• **What you will do**: Format the data as a Markdown table with two columns: Row for a running number and Line for the line itself. Begin at the first line of the data, stop after the line that has "Kuwait: 10:26 -> 10:22", and skip any blank lines.
══════════
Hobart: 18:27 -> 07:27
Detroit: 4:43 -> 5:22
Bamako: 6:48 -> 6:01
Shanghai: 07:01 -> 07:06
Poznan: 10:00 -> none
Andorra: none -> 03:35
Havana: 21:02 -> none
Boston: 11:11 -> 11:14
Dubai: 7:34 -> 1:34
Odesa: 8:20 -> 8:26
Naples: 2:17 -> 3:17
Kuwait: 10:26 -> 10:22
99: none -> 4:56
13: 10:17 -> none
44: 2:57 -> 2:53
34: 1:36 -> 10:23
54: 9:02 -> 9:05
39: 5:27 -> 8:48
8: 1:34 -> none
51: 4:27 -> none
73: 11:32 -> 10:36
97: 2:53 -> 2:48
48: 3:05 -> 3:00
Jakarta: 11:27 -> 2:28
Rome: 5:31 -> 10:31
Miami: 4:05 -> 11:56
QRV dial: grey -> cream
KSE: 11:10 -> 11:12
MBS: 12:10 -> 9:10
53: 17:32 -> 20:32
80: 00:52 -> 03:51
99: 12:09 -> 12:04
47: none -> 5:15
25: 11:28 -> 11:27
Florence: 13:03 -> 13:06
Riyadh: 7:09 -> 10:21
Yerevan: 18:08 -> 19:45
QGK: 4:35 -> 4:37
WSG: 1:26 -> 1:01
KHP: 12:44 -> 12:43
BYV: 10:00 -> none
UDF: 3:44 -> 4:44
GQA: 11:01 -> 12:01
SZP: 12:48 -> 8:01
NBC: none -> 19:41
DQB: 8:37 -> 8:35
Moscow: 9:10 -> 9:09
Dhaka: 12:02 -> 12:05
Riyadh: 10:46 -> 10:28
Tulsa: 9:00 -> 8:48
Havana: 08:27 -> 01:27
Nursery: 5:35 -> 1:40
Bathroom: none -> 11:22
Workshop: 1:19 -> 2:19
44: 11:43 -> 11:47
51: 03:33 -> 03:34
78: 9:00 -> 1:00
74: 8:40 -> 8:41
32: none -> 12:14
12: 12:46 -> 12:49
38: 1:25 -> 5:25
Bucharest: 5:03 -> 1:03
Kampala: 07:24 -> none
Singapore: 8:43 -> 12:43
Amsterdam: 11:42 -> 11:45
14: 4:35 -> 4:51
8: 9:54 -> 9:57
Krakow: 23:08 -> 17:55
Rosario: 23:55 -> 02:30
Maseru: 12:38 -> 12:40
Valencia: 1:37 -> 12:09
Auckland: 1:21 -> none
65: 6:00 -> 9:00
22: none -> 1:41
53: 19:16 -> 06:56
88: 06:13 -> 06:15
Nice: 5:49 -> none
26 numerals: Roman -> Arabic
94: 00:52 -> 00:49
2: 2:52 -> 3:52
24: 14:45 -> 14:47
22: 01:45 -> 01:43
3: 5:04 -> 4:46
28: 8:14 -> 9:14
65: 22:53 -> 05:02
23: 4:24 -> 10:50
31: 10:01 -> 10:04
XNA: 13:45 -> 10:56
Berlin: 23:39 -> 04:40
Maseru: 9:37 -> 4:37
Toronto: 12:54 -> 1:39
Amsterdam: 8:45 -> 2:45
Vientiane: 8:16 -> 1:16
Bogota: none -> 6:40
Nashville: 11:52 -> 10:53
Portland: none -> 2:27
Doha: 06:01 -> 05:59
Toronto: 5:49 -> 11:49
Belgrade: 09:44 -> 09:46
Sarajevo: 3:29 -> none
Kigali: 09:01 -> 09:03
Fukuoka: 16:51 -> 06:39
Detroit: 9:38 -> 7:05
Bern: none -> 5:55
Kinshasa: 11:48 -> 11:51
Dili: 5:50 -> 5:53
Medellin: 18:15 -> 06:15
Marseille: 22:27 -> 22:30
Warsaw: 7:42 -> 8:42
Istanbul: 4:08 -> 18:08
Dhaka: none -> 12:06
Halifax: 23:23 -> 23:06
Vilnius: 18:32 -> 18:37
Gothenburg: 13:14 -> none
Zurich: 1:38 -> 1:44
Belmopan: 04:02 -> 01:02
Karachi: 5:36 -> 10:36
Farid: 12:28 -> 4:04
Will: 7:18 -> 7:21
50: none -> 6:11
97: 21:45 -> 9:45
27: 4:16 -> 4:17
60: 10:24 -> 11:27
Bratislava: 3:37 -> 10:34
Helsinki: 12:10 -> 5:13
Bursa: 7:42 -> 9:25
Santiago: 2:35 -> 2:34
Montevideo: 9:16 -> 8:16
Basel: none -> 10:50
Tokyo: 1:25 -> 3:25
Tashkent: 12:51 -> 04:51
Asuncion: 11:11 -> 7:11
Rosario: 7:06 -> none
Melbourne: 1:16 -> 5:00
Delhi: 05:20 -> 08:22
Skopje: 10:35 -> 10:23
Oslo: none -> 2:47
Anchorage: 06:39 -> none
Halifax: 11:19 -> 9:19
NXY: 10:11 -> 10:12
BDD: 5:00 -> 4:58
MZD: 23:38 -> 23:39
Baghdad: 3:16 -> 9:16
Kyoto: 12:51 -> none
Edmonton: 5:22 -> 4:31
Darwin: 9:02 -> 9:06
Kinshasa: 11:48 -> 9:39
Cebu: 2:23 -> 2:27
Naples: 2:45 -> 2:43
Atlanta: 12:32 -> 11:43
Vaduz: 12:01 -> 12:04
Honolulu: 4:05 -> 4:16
══════════
• **The answer**:
| Row | Line |
|---|---|
| 1 | Hobart: 18:27 -> 07:27 |
| 2 | Detroit: 4:43 -> 5:22 |
| 3 | Bamako: 6:48 -> 6:01 |
| 4 | Shanghai: 07:01 -> 07:06 |
| 5 | Poznan: 10:00 -> none |
| 6 | Andorra: none -> 03:35 |
| 7 | Havana: 21:02 -> none |
| 8 | Boston: 11:11 -> 11:14 |
| 9 | Dubai: 7:34 -> 1:34 |
| 10 | Odesa: 8:20 -> 8:26 |
| 11 | Naples: 2:17 -> 3:17 |
| 12 | Kuwait: 10:26 -> 10:22 |